* **REQUIRED WORK**:
Nothing outside the stretch is wanted. Repeat exactly the lines of the listing below from the one that contains "in_first: [349, 252, 417, 285]" through the one that contains "was: dice in orange", both ends included.

* **DATASET EXCERPTS**:

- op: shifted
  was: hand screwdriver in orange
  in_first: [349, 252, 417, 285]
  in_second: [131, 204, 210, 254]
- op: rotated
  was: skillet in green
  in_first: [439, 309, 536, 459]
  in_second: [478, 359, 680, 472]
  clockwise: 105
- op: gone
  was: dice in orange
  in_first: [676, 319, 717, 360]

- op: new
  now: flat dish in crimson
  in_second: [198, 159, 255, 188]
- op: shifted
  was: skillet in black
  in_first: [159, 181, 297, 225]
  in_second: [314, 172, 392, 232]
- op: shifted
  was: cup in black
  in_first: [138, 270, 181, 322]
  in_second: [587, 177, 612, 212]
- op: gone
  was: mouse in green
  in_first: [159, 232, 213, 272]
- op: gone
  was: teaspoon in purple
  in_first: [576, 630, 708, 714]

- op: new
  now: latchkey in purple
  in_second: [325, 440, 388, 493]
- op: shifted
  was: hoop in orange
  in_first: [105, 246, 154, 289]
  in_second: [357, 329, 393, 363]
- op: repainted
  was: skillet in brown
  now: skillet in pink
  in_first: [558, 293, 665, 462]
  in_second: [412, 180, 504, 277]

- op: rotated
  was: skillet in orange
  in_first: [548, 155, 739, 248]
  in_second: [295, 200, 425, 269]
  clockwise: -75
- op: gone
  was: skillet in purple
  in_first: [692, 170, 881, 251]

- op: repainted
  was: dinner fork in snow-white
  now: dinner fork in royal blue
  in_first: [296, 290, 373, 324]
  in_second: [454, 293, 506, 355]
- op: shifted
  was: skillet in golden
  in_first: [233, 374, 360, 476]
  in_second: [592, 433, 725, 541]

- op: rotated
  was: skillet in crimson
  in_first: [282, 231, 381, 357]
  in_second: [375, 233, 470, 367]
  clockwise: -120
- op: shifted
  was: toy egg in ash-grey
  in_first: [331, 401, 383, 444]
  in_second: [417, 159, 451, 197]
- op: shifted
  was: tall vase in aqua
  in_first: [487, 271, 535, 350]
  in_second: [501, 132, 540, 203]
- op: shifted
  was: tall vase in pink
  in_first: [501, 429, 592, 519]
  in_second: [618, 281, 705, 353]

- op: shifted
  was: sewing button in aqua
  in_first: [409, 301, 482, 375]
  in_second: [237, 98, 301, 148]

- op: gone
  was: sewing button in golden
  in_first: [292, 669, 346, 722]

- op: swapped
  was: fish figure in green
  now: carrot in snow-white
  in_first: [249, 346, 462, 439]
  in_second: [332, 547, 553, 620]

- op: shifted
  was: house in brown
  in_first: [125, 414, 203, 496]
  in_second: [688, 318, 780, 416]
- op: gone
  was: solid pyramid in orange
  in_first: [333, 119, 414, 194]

* **SOLUTION FOR THIS PROBLEM**:
  in_first: [349, 252, 417, 285]
  in_second: [131, 204, 210, 254]
- op: rotated
  was: skillet in green
  in_first: [439, 309, 536, 459]
  in_second: [478, 359, 680, 472]
  clockwise: 105
- op: gone
  was: dice in orange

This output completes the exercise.